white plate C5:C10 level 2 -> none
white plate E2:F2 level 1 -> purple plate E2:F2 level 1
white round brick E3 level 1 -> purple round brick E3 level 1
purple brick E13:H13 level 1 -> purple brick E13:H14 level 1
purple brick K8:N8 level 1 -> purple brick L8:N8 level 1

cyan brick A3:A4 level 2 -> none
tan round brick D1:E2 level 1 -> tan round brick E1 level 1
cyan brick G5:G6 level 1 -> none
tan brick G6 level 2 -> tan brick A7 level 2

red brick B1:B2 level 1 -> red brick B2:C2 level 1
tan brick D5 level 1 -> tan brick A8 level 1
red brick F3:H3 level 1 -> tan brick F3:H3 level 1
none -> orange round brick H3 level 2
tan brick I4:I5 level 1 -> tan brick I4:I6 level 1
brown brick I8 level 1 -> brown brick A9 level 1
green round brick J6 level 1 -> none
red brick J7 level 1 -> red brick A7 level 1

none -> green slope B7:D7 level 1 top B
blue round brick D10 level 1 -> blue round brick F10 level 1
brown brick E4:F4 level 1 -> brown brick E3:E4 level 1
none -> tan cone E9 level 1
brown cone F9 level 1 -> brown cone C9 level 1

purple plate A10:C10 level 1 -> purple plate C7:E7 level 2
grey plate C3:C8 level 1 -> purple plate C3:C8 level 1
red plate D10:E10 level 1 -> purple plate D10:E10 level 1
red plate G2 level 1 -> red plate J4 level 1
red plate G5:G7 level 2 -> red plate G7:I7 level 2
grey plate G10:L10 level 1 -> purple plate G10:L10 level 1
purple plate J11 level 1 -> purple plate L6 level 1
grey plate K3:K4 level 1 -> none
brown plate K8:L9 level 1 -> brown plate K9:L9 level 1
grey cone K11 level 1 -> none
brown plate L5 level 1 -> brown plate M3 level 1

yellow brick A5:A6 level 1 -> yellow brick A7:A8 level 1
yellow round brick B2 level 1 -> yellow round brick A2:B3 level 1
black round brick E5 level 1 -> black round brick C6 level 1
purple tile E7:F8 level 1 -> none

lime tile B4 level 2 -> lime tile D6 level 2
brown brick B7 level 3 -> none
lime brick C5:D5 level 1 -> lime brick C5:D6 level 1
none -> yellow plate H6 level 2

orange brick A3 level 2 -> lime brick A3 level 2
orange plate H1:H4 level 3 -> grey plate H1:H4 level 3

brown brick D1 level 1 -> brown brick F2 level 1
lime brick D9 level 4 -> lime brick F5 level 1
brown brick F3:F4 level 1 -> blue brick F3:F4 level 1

+ + + +

■ **Your task**
Filter the data for the string "round" and copy every line that has it.

■ **Response for this exercise**
white round brick E3 level 1 -> purple round brick E3 level 1
tan round brick D1:E2 level 1 -> tan round brick E1 level 1
none -> orange round brick H3 level 2
green round brick J6 level 1 -> none
blue round brick D10 level 1 -> blue round brick F10 level 1
yellow round brick B2 level 1 -> yellow round brick A2:B3 level 1
black round brick E5 level 1 -> black round brick C6 level 1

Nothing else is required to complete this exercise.